**Work order**
Reproduction of part of the material below, pictures omitted: copy exactly, and only, the lines starting with the one with "R6: 6.8k (W5, W7) -> 82k (W5, W7)" and going on through the one with "R3: 390 (GND, W5) -> none".

**Record extracts**
========

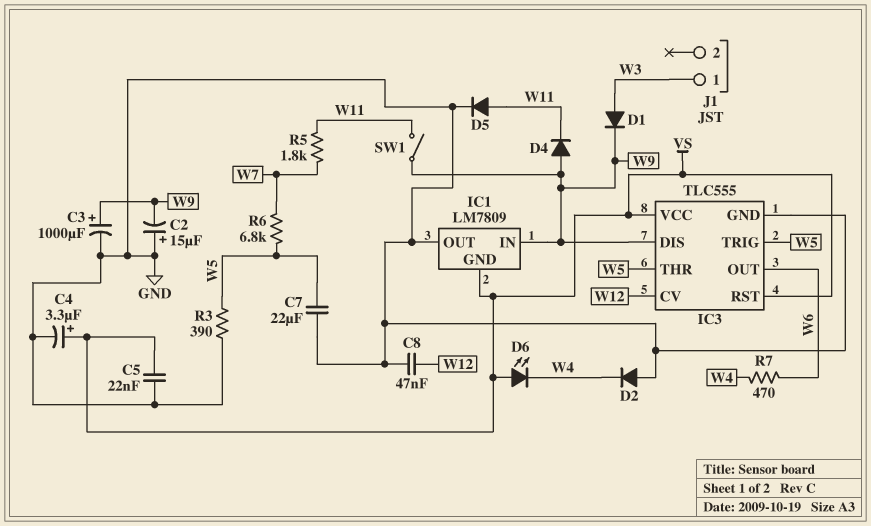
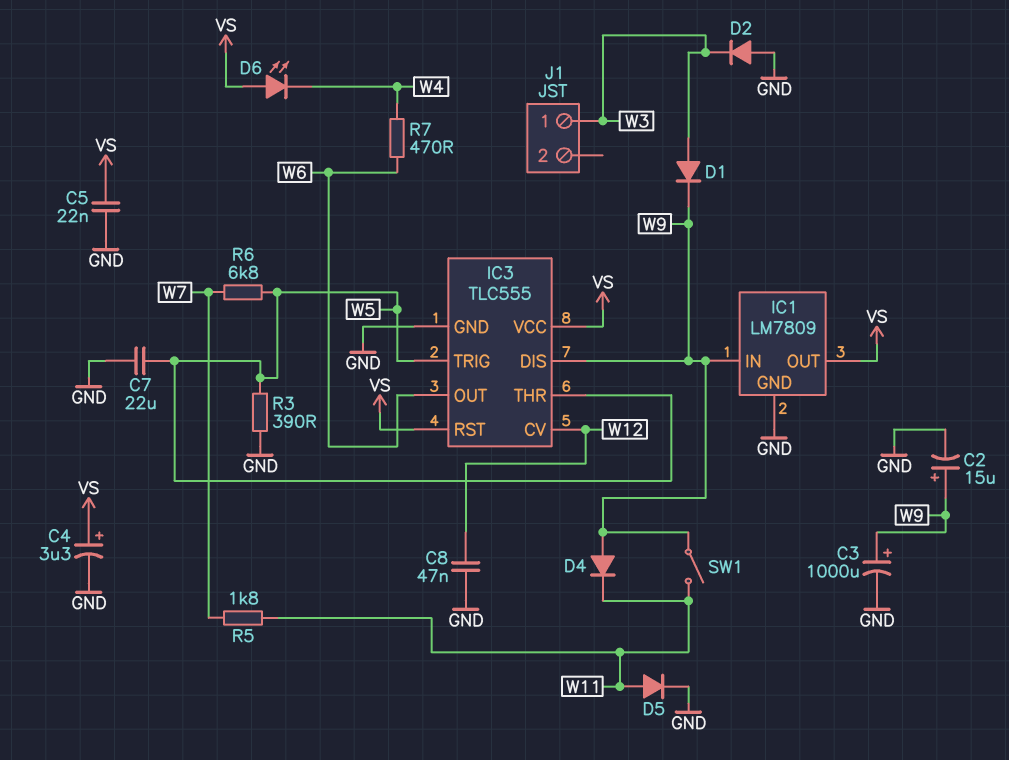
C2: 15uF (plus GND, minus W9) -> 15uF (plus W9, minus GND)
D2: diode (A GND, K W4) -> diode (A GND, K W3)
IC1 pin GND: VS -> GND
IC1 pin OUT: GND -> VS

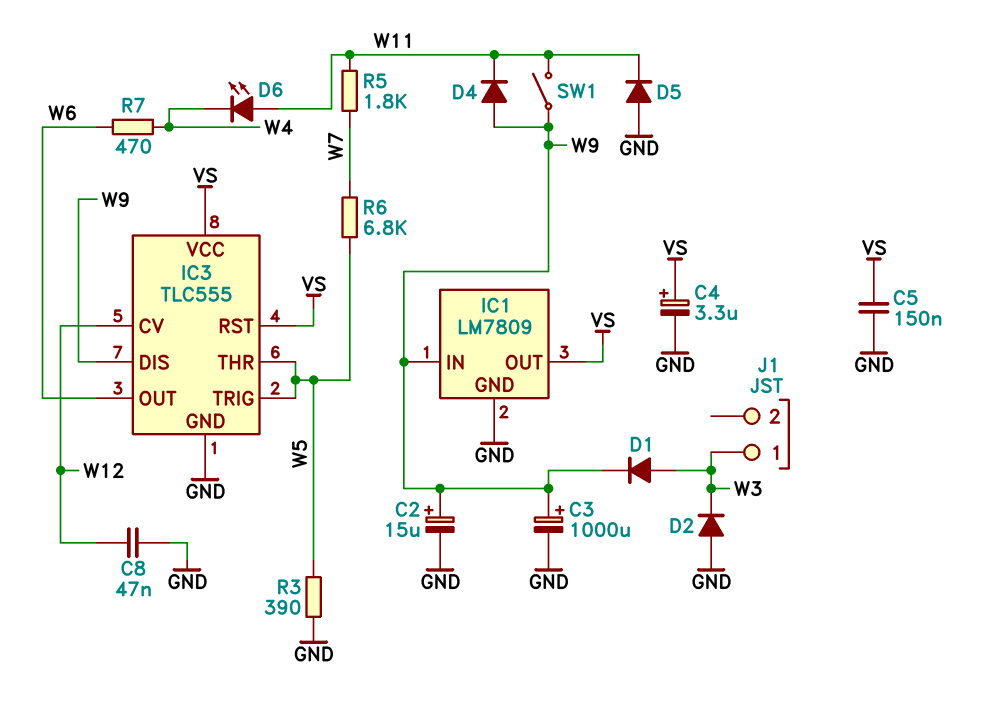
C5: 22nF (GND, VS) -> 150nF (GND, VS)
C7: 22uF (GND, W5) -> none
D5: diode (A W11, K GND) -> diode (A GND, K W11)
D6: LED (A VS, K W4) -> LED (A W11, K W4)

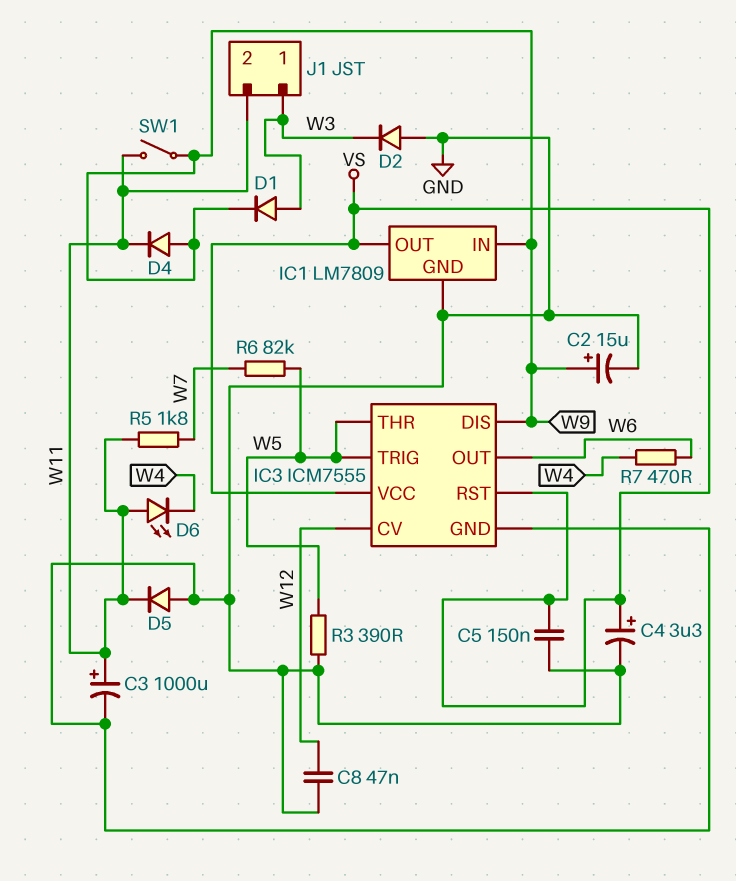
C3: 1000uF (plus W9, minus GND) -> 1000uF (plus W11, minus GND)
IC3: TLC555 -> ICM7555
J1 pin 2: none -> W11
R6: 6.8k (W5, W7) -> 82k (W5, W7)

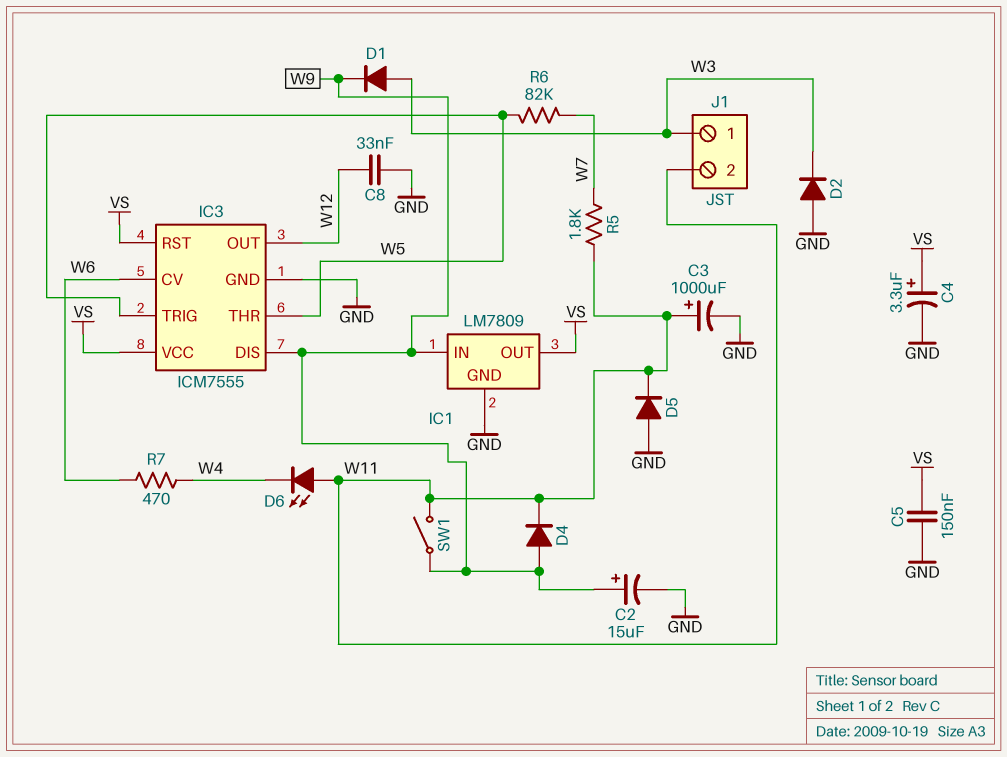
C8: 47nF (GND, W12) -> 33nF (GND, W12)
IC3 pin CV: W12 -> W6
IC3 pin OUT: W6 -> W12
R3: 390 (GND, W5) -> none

========

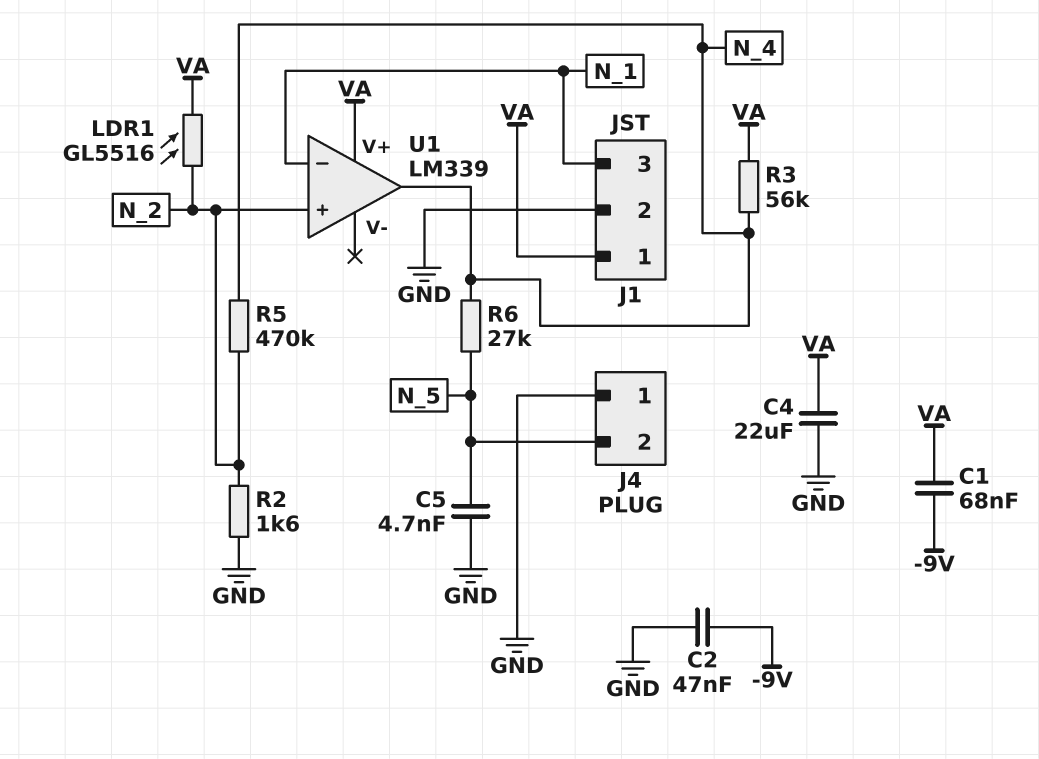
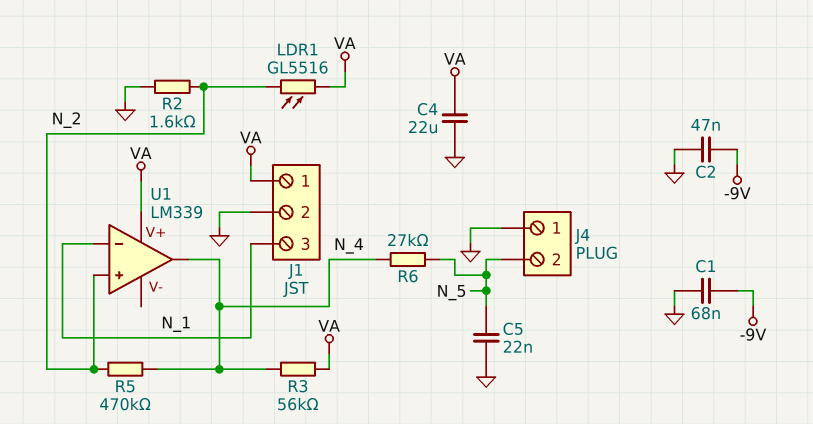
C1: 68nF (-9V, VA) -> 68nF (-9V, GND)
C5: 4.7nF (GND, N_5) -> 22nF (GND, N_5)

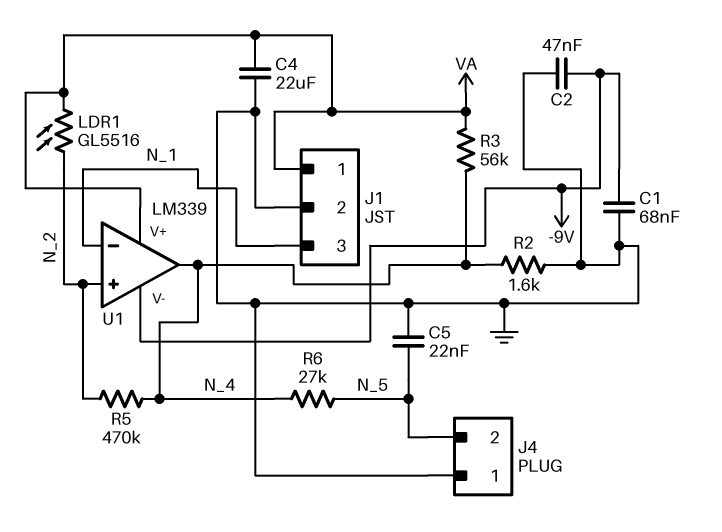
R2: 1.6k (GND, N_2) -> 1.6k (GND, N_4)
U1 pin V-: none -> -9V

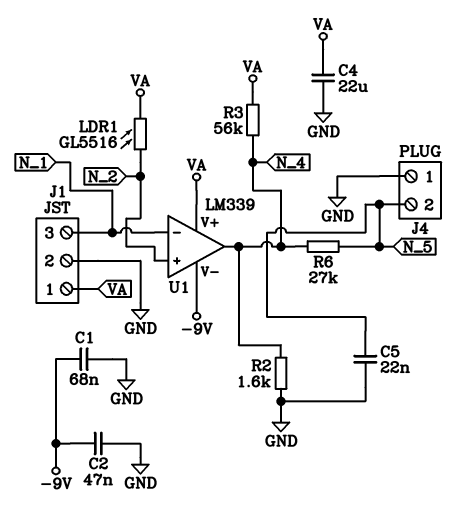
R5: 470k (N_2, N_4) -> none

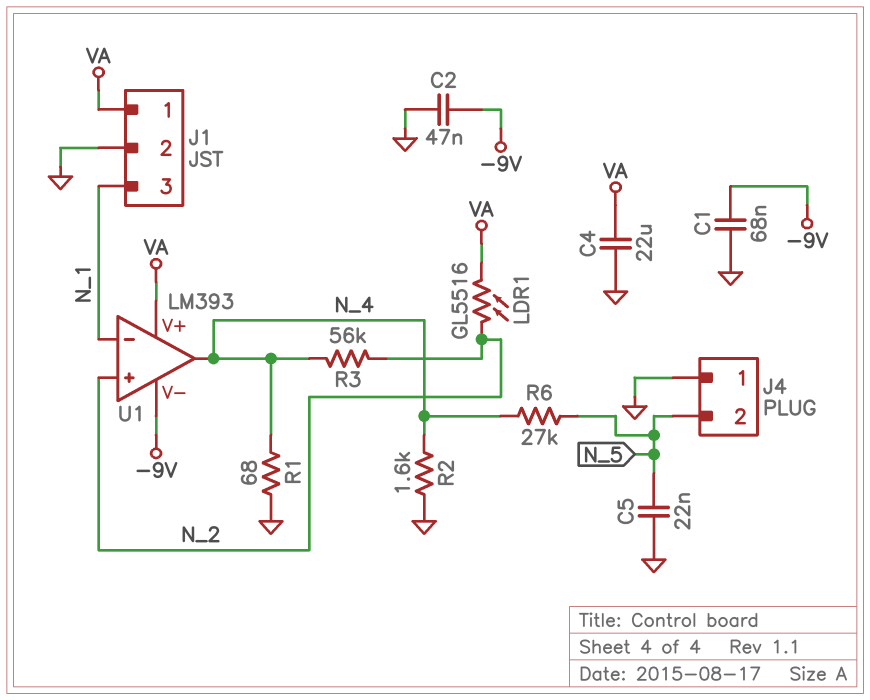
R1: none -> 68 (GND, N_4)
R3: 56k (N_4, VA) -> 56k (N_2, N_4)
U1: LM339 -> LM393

========

**Written reply**
R6: 6.8k (W5, W7) -> 82k (W5, W7)

C8: 47nF (GND, W12) -> 33nF (GND, W12)
IC3 pin CV: W12 -> W6
IC3 pin OUT: W6 -> W12
R3: 390 (GND, W5) -> none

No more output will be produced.